> **GIVEN INFORMATION**:

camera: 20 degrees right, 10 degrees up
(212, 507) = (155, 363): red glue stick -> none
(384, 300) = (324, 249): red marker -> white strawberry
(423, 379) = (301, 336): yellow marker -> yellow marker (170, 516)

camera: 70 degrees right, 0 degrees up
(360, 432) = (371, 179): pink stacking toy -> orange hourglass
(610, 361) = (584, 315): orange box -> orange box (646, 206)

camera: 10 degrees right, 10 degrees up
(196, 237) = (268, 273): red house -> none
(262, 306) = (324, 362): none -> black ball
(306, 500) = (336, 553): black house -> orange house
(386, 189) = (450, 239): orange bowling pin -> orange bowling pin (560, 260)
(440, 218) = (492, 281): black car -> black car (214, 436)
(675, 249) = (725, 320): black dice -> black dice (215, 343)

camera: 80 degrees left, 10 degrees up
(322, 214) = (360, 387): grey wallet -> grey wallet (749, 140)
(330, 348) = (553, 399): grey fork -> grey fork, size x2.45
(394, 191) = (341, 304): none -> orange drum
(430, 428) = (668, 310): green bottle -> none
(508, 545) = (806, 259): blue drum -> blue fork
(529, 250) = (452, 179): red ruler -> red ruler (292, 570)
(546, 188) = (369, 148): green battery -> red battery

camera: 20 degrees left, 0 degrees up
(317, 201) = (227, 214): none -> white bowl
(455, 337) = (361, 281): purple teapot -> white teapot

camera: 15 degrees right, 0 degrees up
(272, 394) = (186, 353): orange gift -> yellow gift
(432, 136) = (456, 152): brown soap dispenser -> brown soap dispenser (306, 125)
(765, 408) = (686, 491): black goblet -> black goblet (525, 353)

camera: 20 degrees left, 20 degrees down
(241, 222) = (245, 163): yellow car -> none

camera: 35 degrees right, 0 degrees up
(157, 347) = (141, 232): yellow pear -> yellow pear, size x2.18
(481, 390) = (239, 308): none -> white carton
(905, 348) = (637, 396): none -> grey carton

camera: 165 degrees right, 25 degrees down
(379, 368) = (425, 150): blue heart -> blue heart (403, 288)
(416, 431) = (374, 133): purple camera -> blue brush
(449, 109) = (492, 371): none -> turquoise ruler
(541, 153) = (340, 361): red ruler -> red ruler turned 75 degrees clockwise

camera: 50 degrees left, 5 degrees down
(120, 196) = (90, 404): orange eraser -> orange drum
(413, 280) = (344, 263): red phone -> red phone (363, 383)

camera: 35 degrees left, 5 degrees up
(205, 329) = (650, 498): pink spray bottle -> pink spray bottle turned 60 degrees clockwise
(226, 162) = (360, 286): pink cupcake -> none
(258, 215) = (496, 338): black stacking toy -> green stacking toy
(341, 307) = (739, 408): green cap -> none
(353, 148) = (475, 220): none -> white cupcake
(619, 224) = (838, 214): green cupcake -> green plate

> **WHAT YOU WILL DO**:
All lines of the entries above where "pink" turns up should be reported.

> **REPLY**:
(360, 432) = (371, 179): pink stacking toy -> orange hourglass
(205, 329) = (650, 498): pink spray bottle -> pink spray bottle turned 60 degrees clockwise
(226, 162) = (360, 286): pink cupcake -> none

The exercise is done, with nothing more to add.